▼

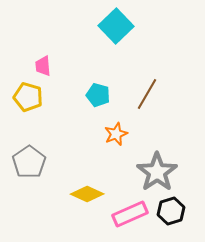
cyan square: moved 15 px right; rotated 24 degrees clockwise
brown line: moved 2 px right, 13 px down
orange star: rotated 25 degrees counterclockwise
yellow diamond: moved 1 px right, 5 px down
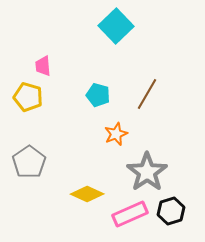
gray star: moved 10 px left
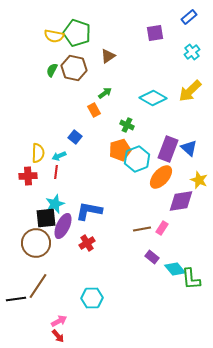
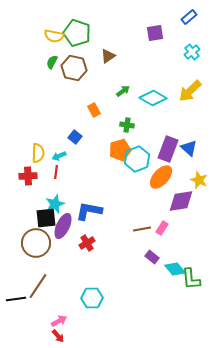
green semicircle at (52, 70): moved 8 px up
green arrow at (105, 93): moved 18 px right, 2 px up
green cross at (127, 125): rotated 16 degrees counterclockwise
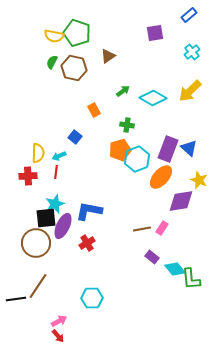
blue rectangle at (189, 17): moved 2 px up
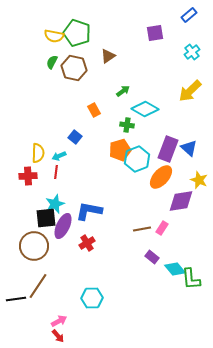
cyan diamond at (153, 98): moved 8 px left, 11 px down
brown circle at (36, 243): moved 2 px left, 3 px down
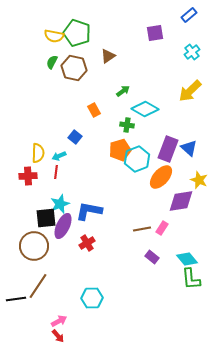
cyan star at (55, 204): moved 5 px right
cyan diamond at (175, 269): moved 12 px right, 10 px up
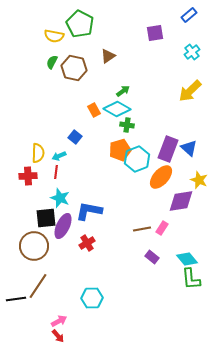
green pentagon at (77, 33): moved 3 px right, 9 px up; rotated 8 degrees clockwise
cyan diamond at (145, 109): moved 28 px left
cyan star at (60, 204): moved 6 px up; rotated 30 degrees counterclockwise
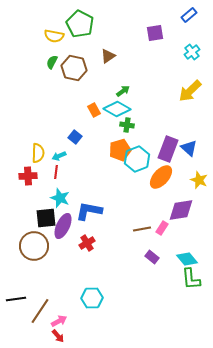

▲

# [STATED EXERCISE]
Report every line in the listing above that contains the word "star".

# [SOLVED EXERCISE]
orange star: rotated 25 degrees counterclockwise
gray star: moved 10 px left
cyan star at (55, 204): moved 5 px right
cyan star at (60, 204): moved 6 px up; rotated 30 degrees counterclockwise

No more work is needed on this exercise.